**Exercise**
What you return must match the records exactly.

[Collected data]
□ □ □ □ □ □ □

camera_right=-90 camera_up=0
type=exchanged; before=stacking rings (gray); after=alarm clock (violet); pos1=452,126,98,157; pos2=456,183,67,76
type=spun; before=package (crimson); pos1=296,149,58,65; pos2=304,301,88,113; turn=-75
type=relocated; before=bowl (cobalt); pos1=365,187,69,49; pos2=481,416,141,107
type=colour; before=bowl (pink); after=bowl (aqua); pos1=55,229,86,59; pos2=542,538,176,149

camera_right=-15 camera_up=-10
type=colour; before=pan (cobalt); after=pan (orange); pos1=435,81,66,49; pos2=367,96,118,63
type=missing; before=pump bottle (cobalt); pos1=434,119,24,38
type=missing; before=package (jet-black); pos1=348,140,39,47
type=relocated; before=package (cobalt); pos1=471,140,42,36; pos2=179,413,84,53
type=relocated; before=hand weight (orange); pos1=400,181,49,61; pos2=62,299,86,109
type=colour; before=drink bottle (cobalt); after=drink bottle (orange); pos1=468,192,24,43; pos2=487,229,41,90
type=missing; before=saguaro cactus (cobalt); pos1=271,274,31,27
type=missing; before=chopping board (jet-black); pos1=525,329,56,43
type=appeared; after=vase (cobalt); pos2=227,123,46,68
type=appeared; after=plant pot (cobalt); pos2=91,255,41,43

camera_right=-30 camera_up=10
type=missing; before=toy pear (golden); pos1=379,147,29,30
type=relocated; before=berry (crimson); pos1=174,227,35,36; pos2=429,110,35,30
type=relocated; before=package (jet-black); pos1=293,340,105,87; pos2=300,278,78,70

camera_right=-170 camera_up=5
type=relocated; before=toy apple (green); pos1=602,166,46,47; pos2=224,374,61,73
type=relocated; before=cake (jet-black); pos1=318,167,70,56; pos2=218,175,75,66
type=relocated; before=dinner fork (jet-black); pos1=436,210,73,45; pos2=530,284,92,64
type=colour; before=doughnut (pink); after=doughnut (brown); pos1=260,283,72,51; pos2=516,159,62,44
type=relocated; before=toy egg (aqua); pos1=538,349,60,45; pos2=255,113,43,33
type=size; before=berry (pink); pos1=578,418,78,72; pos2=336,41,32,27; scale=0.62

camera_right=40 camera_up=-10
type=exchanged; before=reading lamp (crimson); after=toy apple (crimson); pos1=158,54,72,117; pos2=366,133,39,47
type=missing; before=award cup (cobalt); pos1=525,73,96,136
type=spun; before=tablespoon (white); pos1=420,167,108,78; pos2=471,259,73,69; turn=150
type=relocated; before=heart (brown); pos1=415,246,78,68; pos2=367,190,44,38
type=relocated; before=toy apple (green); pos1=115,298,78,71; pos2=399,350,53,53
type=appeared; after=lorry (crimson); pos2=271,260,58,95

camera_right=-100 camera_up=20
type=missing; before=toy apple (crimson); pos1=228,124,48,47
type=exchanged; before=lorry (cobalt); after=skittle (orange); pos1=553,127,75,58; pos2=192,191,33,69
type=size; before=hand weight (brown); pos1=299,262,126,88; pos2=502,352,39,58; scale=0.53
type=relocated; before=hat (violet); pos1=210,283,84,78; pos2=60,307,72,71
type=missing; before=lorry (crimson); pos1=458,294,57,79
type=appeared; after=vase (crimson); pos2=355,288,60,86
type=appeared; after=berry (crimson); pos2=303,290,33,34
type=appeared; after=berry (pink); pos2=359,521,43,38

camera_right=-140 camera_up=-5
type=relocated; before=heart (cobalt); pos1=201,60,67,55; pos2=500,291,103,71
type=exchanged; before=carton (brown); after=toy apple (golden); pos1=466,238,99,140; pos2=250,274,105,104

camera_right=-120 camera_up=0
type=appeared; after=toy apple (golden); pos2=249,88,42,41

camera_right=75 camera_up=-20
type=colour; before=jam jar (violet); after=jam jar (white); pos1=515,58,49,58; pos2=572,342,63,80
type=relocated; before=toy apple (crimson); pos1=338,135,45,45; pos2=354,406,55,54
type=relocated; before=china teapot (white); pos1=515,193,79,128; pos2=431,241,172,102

□ □ □ □ □ □ □

**Answer**
camera_right=-90 camera_up=0
type=exchanged; before=stacking rings (gray); after=alarm clock (violet); pos1=452,126,98,157; pos2=456,183,67,76
type=spun; before=package (crimson); pos1=296,149,58,65; pos2=304,301,88,113; turn=-75
type=relocated; before=bowl (cobalt); pos1=365,187,69,49; pos2=481,416,141,107
type=colour; before=bowl (pink); after=bowl (aqua); pos1=55,229,86,59; pos2=542,538,176,149

camera_right=-15 camera_up=-10
type=colour; before=pan (cobalt); after=pan (orange); pos1=435,81,66,49; pos2=367,96,118,63
type=missing; before=pump bottle (cobalt); pos1=434,119,24,38
type=missing; before=package (jet-black); pos1=348,140,39,47
type=relocated; before=package (cobalt); pos1=471,140,42,36; pos2=179,413,84,53
type=relocated; before=hand weight (orange); pos1=400,181,49,61; pos2=62,299,86,109
type=colour; before=drink bottle (cobalt); after=drink bottle (orange); pos1=468,192,24,43; pos2=487,229,41,90
type=missing; before=saguaro cactus (cobalt); pos1=271,274,31,27
type=missing; before=chopping board (jet-black); pos1=525,329,56,43
type=appeared; after=vase (cobalt); pos2=227,123,46,68
type=appeared; after=plant pot (cobalt); pos2=91,255,41,43

camera_right=-30 camera_up=10
type=missing; before=toy pear (golden); pos1=379,147,29,30
type=relocated; before=berry (crimson); pos1=174,227,35,36; pos2=429,110,35,30
type=relocated; before=package (jet-black); pos1=293,340,105,87; pos2=300,278,78,70

camera_right=-170 camera_up=5
type=relocated; before=toy apple (green); pos1=602,166,46,47; pos2=224,374,61,73
type=relocated; before=cake (jet-black); pos1=318,167,70,56; pos2=218,175,75,66
type=relocated; before=dinner fork (jet-black); pos1=436,210,73,45; pos2=530,284,92,64
type=colour; before=doughnut (pink); after=doughnut (brown); pos1=260,283,72,51; pos2=516,159,62,44
type=relocated; before=toy egg (aqua); pos1=538,349,60,45; pos2=255,113,43,33
type=size; before=berry (pink); pos1=578,418,78,72; pos2=336,41,32,27; scale=0.62

camera_right=40 camera_up=-10
type=exchanged; before=reading lamp (crimson); after=toy apple (crimson); pos1=158,54,72,117; pos2=366,133,39,47
type=missing; before=award cup (cobalt); pos1=525,73,96,136
type=spun; before=tablespoon (white); pos1=420,167,108,78; pos2=471,259,73,69; turn=150
type=relocated; before=heart (brown); pos1=415,246,78,68; pos2=367,190,44,38
type=relocated; before=toy apple (green); pos1=115,298,78,71; pos2=399,350,53,53
type=appeared; after=lorry (crimson); pos2=271,260,58,95

camera_right=-100 camera_up=20
type=missing; before=toy apple (crimson); pos1=228,124,48,47
type=exchanged; before=lorry (cobalt); after=skittle (orange); pos1=553,127,75,58; pos2=192,191,33,69
type=size; before=hand weight (brown); pos1=299,262,126,88; pos2=502,352,39,58; scale=0.53
type=relocated; before=hat (violet); pos1=210,283,84,78; pos2=60,307,72,71
type=missing; before=lorry (crimson); pos1=458,294,57,79
type=appeared; after=vase (crimson); pos2=355,288,60,86
type=appeared; after=berry (crimson); pos2=303,290,33,34
type=appeared; after=berry (pink); pos2=359,521,43,38

camera_right=-140 camera_up=-5
type=relocated; before=heart (cobalt); pos1=201,60,67,55; pos2=500,291,103,71
type=exchanged; before=carton (brown); after=toy apple (golden); pos1=466,238,99,140; pos2=250,274,105,104

camera_right=-120 camera_up=0
type=appeared; after=toy apple (golden); pos2=249,88,42,41

camera_right=75 camera_up=-20
type=colour; before=jam jar (violet); after=jam jar (white); pos1=515,58,49,58; pos2=572,342,63,80
type=relocated; before=toy apple (crimson); pos1=338,135,45,45; pos2=354,406,55,54
type=relocated; before=china teapot (white); pos1=515,193,79,128; pos2=431,241,172,102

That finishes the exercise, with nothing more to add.